▸ **Records shown**:

------

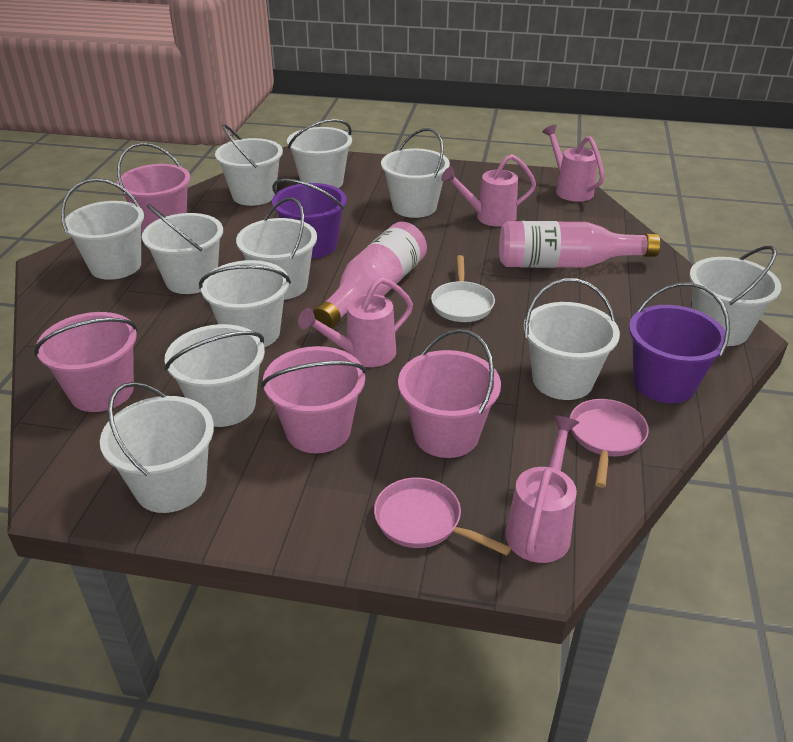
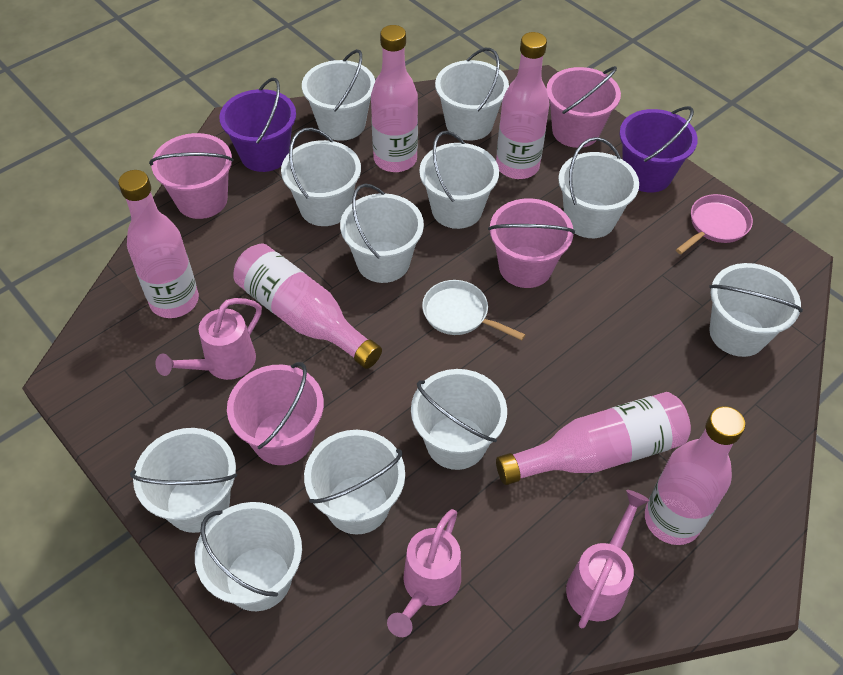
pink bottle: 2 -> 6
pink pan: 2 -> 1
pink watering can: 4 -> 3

------

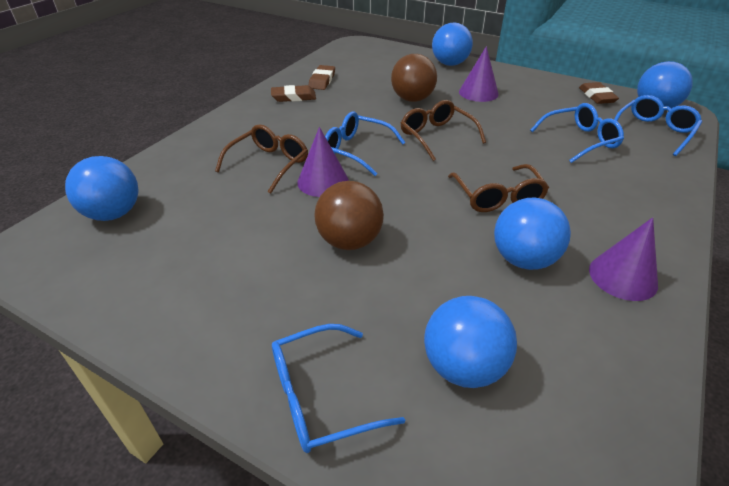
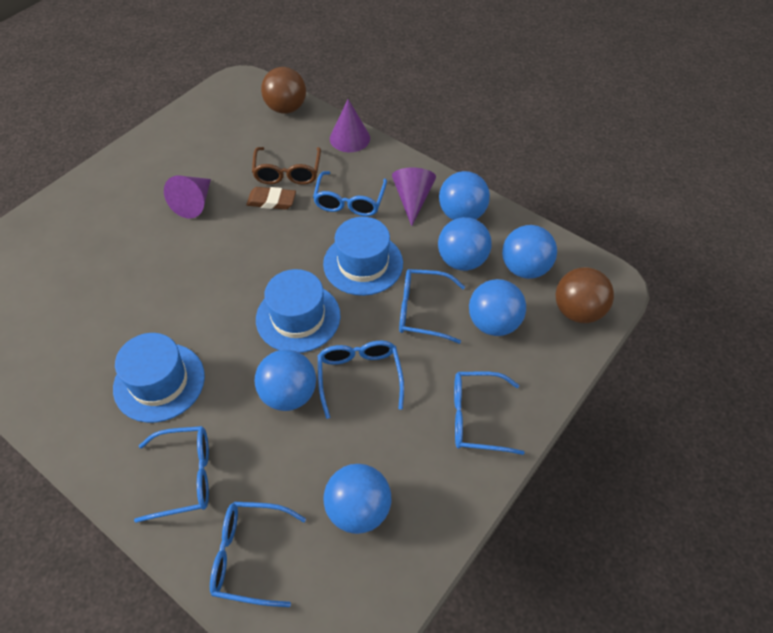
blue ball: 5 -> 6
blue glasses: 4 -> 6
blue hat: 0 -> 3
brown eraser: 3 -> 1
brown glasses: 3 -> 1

------

▸ **Exercise directions**:
For every line of the material that holds the word "pink", make a copy.

▸ **Answer for this exercise**:
pink bottle: 2 -> 6
pink pan: 2 -> 1
pink watering can: 4 -> 3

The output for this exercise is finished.